* Aim of the task: Your answer is every line of the material below in which the string "point" occurs.

··· Data to use

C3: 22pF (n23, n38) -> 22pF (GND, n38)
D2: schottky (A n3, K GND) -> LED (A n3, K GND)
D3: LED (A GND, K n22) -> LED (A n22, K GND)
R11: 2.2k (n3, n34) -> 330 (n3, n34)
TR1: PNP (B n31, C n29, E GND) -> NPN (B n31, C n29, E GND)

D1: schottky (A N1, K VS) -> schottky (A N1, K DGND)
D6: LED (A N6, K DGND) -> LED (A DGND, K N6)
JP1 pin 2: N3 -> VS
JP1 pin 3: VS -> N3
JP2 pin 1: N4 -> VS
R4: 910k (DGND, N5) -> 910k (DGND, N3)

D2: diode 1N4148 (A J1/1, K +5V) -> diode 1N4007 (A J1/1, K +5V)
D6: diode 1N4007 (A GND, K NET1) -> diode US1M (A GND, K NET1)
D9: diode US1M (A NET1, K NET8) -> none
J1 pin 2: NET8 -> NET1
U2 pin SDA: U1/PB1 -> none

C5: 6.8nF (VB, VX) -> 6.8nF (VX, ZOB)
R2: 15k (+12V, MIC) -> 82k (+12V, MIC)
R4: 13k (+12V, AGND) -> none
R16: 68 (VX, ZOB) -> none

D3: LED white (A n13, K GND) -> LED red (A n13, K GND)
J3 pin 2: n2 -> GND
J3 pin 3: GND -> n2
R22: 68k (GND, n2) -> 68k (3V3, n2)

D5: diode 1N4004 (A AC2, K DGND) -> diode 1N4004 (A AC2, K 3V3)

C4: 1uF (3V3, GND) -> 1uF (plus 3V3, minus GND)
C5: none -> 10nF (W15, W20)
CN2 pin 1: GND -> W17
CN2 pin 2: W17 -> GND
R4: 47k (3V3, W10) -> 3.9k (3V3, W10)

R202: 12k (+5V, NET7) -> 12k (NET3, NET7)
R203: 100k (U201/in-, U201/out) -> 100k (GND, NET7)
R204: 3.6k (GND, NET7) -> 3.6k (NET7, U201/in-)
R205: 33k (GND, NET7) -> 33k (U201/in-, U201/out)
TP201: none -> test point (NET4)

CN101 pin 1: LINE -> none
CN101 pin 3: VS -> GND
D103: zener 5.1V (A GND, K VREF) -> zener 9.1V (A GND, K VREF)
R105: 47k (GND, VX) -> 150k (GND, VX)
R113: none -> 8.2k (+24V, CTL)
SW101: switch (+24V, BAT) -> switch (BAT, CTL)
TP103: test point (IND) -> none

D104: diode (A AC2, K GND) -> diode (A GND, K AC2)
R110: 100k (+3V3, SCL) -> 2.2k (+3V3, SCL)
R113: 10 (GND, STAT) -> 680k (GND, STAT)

······

* Expected output:
TP201: none -> test point (NET4)
TP103: test point (IND) -> none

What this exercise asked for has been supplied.